• The problem:
Give back, exactly and with nothing else, the lines running from the one that contains "GPS1: NEO-7M -> NEO-M8N" to the end of the entries below; do not include pictures.

BEGIN Provided information

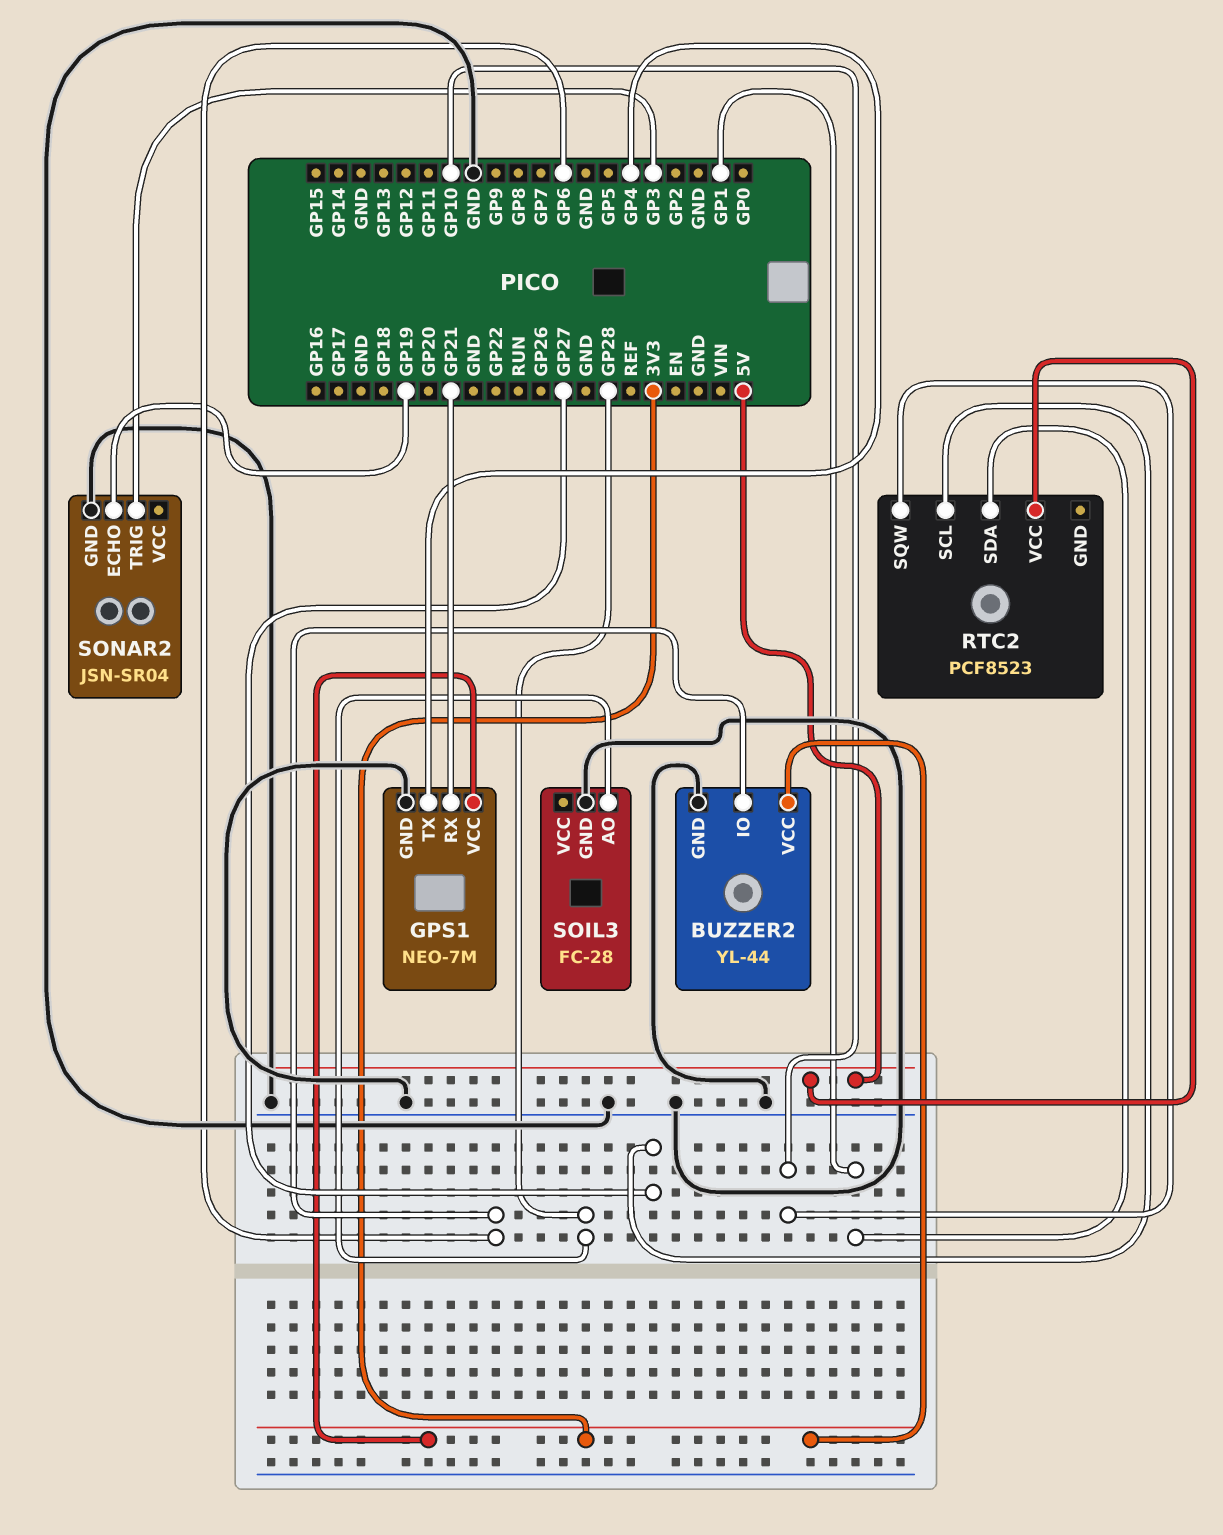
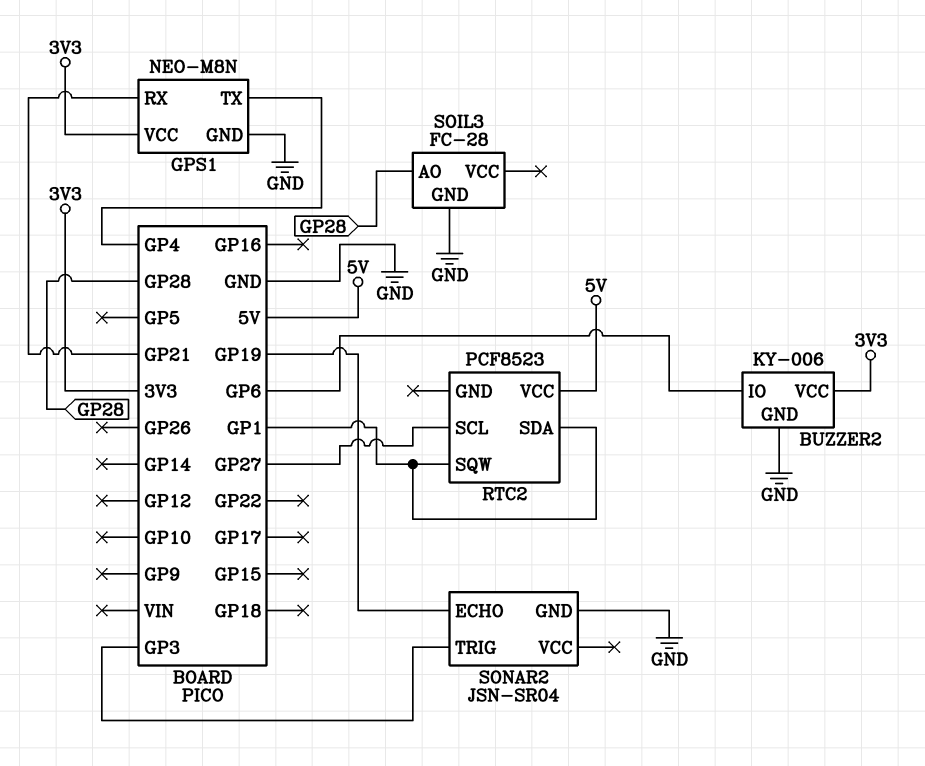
BUZZER2: YL-44 -> KY-006
GPS1: NEO-7M -> NEO-M8N
RTC2 pin SQW: GP10 -> GP1

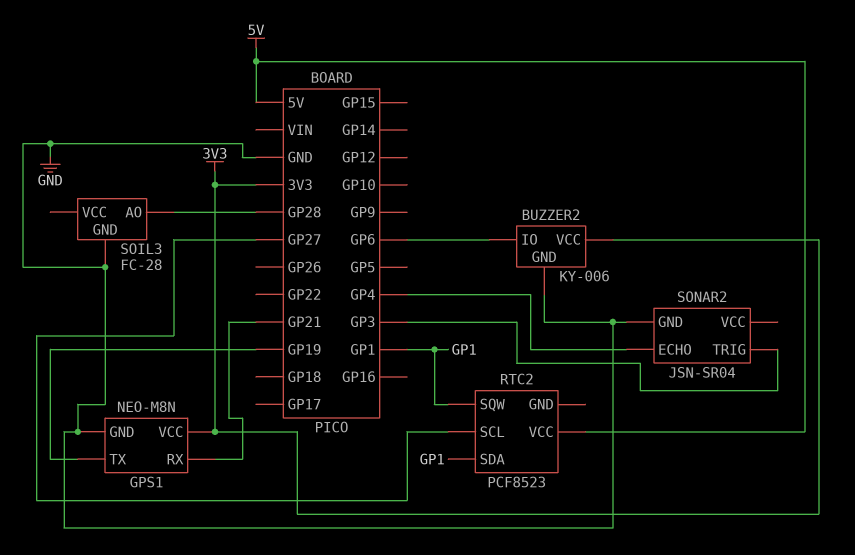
GPS1 pin TX: GP4 -> GP19
SONAR2 pin ECHO: GP19 -> GP4

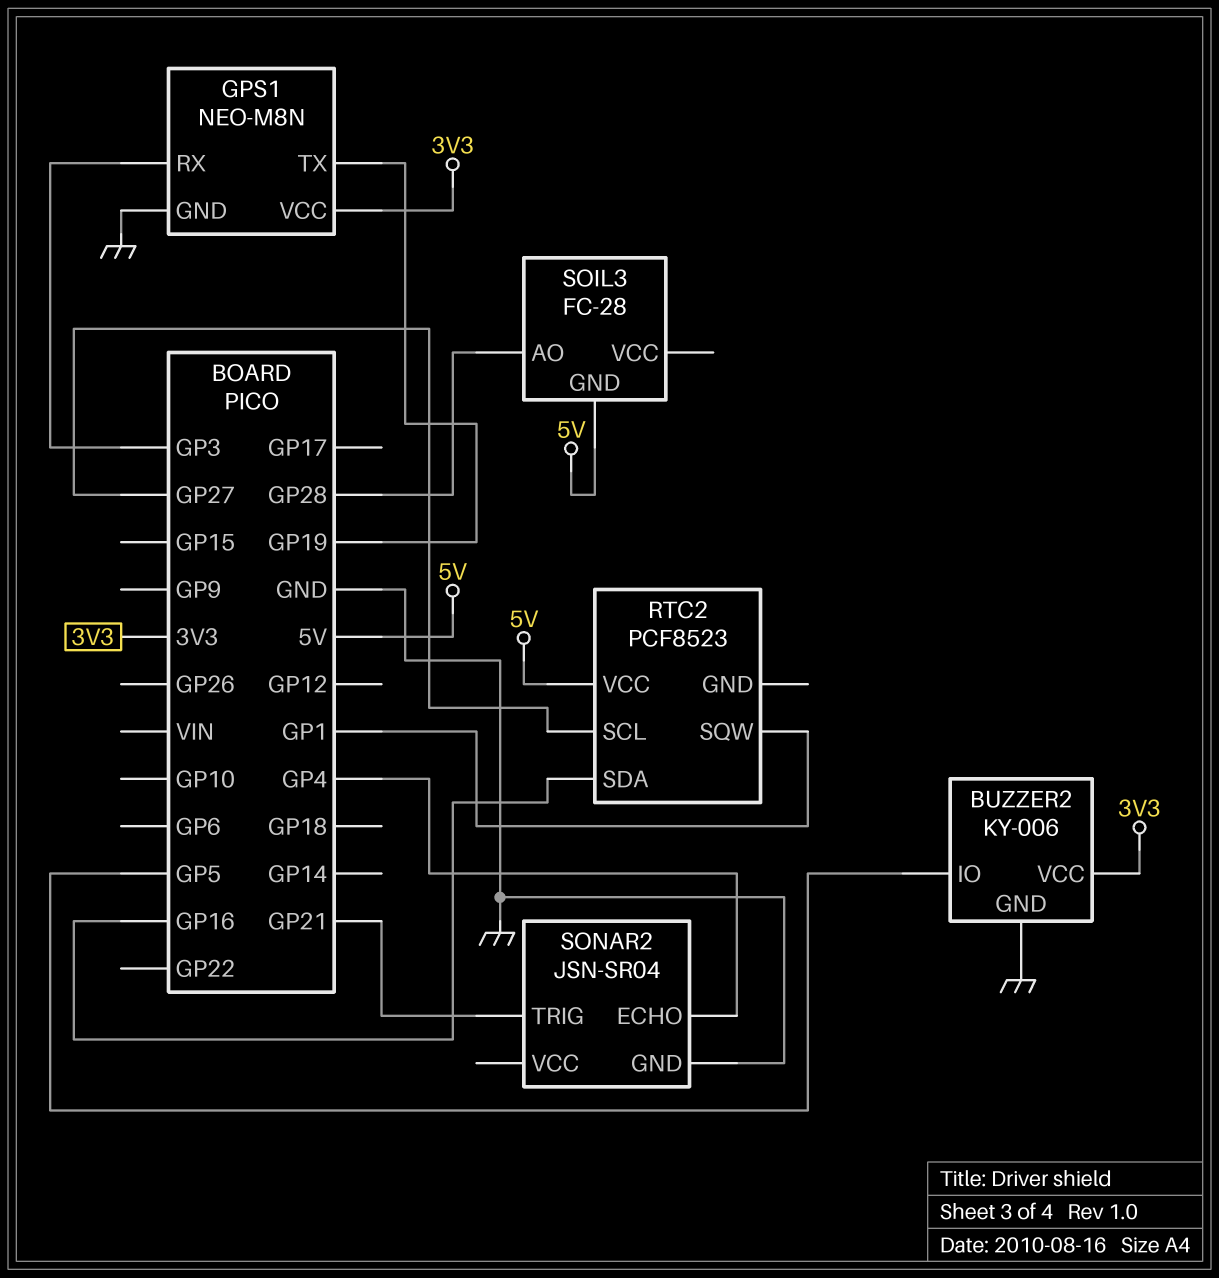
BUZZER2 pin IO: GP6 -> GP5
GPS1 pin RX: GP21 -> GP3
RTC2 pin SDA: GP1 -> GP16
SOIL3 pin GND: GND -> 5V
SONAR2 pin TRIG: GP3 -> GP21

END Provided information

• Task result:
GPS1: NEO-7M -> NEO-M8N
RTC2 pin SQW: GP10 -> GP1

GPS1 pin TX: GP4 -> GP19
SONAR2 pin ECHO: GP19 -> GP4

BUZZER2 pin IO: GP6 -> GP5
GPS1 pin RX: GP21 -> GP3
RTC2 pin SDA: GP1 -> GP16
SOIL3 pin GND: GND -> 5V
SONAR2 pin TRIG: GP3 -> GP21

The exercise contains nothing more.